• **Task**:
The reply to the records below should contain exactly the lines from the line with "L201: 3.3mH (DGND, VN) -> none" through the line with "Q6: NMOS (G", and nothing besides.
── Records to process ──
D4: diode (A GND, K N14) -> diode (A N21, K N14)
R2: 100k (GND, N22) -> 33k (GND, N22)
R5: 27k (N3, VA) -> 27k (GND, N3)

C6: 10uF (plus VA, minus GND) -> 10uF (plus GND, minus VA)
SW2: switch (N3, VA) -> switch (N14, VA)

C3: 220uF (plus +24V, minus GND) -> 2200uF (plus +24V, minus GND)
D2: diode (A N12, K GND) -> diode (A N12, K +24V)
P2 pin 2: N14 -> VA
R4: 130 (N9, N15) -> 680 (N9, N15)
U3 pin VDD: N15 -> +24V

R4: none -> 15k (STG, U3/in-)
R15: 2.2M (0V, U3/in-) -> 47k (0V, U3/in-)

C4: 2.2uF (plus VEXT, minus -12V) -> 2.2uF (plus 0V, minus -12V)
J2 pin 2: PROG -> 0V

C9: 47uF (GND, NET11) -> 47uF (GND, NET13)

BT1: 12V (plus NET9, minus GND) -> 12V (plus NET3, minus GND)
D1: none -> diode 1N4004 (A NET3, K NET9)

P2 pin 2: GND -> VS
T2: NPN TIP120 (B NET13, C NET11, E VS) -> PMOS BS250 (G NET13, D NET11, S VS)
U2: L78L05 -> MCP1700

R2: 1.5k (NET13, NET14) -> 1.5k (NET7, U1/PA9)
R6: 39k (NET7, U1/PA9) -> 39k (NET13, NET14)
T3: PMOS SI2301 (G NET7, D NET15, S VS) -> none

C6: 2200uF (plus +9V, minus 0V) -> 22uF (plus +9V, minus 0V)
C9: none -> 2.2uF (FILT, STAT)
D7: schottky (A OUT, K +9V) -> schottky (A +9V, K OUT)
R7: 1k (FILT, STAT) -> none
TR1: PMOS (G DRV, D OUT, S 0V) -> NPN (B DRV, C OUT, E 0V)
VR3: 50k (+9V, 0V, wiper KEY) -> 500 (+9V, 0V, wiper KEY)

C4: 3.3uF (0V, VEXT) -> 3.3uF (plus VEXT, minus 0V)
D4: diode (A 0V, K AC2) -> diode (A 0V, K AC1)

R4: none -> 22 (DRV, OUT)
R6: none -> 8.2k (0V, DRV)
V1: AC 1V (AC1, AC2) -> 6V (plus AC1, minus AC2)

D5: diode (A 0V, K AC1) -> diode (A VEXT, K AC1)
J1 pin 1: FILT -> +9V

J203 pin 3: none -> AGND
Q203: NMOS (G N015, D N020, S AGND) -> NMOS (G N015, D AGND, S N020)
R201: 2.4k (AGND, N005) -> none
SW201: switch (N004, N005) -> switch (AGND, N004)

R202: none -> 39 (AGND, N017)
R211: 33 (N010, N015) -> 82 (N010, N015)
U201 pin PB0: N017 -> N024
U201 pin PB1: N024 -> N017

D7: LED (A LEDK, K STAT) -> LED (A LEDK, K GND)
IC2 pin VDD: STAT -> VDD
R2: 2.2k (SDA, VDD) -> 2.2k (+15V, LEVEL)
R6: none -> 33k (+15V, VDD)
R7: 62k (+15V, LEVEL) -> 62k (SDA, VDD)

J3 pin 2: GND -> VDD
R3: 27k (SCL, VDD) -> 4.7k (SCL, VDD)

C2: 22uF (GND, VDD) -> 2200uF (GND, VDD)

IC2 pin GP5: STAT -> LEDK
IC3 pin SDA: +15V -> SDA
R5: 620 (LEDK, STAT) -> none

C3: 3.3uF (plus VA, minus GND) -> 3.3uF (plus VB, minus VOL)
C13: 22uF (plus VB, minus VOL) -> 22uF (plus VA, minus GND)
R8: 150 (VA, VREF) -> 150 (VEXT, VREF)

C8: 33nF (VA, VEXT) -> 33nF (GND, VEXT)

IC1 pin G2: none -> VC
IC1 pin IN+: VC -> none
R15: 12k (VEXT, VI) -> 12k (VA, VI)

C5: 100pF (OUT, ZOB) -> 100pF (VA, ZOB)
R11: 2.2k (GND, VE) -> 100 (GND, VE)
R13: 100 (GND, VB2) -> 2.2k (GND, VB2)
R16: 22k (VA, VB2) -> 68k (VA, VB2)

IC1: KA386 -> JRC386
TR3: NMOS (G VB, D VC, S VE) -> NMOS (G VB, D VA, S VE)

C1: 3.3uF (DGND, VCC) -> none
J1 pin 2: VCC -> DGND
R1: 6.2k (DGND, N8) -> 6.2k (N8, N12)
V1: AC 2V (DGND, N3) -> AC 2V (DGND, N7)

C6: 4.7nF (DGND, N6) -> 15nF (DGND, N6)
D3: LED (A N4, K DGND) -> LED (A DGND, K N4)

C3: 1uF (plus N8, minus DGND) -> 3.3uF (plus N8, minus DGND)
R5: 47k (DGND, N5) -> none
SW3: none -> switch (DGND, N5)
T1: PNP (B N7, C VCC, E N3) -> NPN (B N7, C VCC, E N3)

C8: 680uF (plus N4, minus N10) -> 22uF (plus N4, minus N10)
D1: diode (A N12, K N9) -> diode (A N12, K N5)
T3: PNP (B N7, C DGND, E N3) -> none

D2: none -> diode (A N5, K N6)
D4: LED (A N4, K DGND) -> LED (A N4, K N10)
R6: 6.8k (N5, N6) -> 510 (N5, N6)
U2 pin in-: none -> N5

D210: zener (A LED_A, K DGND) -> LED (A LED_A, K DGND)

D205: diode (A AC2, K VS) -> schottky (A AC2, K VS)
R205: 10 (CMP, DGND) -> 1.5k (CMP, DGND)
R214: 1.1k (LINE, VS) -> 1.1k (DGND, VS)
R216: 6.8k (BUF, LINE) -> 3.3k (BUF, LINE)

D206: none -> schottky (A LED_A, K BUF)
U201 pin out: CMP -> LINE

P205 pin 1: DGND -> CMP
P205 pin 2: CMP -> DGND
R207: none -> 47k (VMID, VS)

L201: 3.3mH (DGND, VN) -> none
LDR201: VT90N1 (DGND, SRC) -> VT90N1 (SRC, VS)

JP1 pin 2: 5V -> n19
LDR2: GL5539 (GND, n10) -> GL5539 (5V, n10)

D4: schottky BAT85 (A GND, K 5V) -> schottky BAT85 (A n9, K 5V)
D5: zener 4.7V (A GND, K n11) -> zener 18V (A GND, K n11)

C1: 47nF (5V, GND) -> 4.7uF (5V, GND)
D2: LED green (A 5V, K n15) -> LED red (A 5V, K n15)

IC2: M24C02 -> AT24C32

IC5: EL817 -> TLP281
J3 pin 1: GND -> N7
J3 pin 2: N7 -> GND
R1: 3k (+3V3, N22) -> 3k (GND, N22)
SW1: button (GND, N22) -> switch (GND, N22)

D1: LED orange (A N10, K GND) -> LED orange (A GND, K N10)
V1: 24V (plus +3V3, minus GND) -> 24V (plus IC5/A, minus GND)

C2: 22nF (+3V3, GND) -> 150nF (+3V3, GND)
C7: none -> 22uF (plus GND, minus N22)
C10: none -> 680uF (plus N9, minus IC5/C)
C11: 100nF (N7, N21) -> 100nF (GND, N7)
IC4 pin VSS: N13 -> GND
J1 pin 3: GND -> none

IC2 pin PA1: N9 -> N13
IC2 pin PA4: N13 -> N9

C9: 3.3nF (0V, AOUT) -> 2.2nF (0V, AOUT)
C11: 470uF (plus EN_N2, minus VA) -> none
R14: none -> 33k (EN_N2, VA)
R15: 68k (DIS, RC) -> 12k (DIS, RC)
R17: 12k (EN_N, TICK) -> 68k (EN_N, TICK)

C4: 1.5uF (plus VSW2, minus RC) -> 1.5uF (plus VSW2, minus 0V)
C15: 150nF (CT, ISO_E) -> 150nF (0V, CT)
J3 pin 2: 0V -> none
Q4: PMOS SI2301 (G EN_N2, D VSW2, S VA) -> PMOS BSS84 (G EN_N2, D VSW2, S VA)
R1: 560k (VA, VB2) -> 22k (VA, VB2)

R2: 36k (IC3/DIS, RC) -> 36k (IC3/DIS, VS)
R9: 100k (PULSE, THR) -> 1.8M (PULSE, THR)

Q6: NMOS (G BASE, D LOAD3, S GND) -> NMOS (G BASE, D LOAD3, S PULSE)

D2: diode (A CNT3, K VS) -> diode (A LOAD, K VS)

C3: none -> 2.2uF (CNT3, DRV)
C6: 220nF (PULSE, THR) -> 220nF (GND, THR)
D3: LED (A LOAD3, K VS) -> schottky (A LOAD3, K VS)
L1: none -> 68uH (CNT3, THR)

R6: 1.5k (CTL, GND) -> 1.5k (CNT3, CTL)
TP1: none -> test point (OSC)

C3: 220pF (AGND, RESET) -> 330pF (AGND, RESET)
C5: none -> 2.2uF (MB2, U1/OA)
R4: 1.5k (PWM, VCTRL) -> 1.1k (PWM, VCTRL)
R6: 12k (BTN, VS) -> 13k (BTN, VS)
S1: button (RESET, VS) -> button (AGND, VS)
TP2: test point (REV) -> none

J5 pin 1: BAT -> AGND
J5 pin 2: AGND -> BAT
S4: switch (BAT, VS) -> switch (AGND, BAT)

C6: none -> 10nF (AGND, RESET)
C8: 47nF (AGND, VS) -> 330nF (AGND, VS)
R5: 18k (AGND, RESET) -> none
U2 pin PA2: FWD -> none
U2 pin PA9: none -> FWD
───
• **Solution below**:
L201: 3.3mH (DGND, VN) -> none
LDR201: VT90N1 (DGND, SRC) -> VT90N1 (SRC, VS)

JP1 pin 2: 5V -> n19
LDR2: GL5539 (GND, n10) -> GL5539 (5V, n10)

D4: schottky BAT85 (A GND, K 5V) -> schottky BAT85 (A n9, K 5V)
D5: zener 4.7V (A GND, K n11) -> zener 18V (A GND, K n11)

C1: 47nF (5V, GND) -> 4.7uF (5V, GND)
D2: LED green (A 5V, K n15) -> LED red (A 5V, K n15)

IC2: M24C02 -> AT24C32

IC5: EL817 -> TLP281
J3 pin 1: GND -> N7
J3 pin 2: N7 -> GND
R1: 3k (+3V3, N22) -> 3k (GND, N22)
SW1: button (GND, N22) -> switch (GND, N22)

D1: LED orange (A N10, K GND) -> LED orange (A GND, K N10)
V1: 24V (plus +3V3, minus GND) -> 24V (plus IC5/A, minus GND)

C2: 22nF (+3V3, GND) -> 150nF (+3V3, GND)
C7: none -> 22uF (plus GND, minus N22)
C10: none -> 680uF (plus N9, minus IC5/C)
C11: 100nF (N7, N21) -> 100nF (GND, N7)
IC4 pin VSS: N13 -> GND
J1 pin 3: GND -> none

IC2 pin PA1: N9 -> N13
IC2 pin PA4: N13 -> N9

C9: 3.3nF (0V, AOUT) -> 2.2nF (0V, AOUT)
C11: 470uF (plus EN_N2, minus VA) -> none
R14: none -> 33k (EN_N2, VA)
R15: 68k (DIS, RC) -> 12k (DIS, RC)
R17: 12k (EN_N, TICK) -> 68k (EN_N, TICK)

C4: 1.5uF (plus VSW2, minus RC) -> 1.5uF (plus VSW2, minus 0V)
C15: 150nF (CT, ISO_E) -> 150nF (0V, CT)
J3 pin 2: 0V -> none
Q4: PMOS SI2301 (G EN_N2, D VSW2, S VA) -> PMOS BSS84 (G EN_N2, D VSW2, S VA)
R1: 560k (VA, VB2) -> 22k (VA, VB2)

R2: 36k (IC3/DIS, RC) -> 36k (IC3/DIS, VS)
R9: 100k (PULSE, THR) -> 1.8M (PULSE, THR)

Q6: NMOS (G BASE, D LOAD3, S GND) -> NMOS (G BASE, D LOAD3, S PULSE)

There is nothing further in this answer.